- **Extracted data entries**:
<<<<

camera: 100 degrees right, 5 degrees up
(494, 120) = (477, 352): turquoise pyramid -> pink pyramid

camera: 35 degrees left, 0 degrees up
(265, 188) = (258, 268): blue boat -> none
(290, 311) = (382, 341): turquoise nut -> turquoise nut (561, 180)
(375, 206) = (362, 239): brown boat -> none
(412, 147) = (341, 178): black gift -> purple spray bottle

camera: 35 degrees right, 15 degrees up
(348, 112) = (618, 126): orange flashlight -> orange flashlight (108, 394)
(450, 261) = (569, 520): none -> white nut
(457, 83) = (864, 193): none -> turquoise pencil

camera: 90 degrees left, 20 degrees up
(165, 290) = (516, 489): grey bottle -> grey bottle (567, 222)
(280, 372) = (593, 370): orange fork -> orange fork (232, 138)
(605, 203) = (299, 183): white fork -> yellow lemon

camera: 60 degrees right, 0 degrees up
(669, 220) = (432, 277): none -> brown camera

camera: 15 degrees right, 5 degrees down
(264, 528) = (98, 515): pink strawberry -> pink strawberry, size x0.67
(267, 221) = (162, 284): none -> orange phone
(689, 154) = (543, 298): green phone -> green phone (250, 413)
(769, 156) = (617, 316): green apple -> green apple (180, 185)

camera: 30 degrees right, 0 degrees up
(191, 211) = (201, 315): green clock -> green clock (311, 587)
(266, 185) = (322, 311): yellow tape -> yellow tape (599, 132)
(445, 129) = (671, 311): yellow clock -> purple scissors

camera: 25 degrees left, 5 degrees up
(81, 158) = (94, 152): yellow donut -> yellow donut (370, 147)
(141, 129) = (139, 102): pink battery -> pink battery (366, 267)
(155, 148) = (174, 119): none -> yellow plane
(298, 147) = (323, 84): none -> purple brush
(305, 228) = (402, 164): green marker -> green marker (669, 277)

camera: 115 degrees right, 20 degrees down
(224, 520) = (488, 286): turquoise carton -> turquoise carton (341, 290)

>>>>

- **What is needed**: Out of the data above, transcribe exactly and only the lines starting with the line that has "(165, 290) = (516, 489): grey" and going on through the line that has "camera: 15 degrees right, 5 degrees down", both included.

- **Your solution**:
(165, 290) = (516, 489): grey bottle -> grey bottle (567, 222)
(280, 372) = (593, 370): orange fork -> orange fork (232, 138)
(605, 203) = (299, 183): white fork -> yellow lemon

camera: 60 degrees right, 0 degrees up
(669, 220) = (432, 277): none -> brown camera

camera: 15 degrees right, 5 degrees down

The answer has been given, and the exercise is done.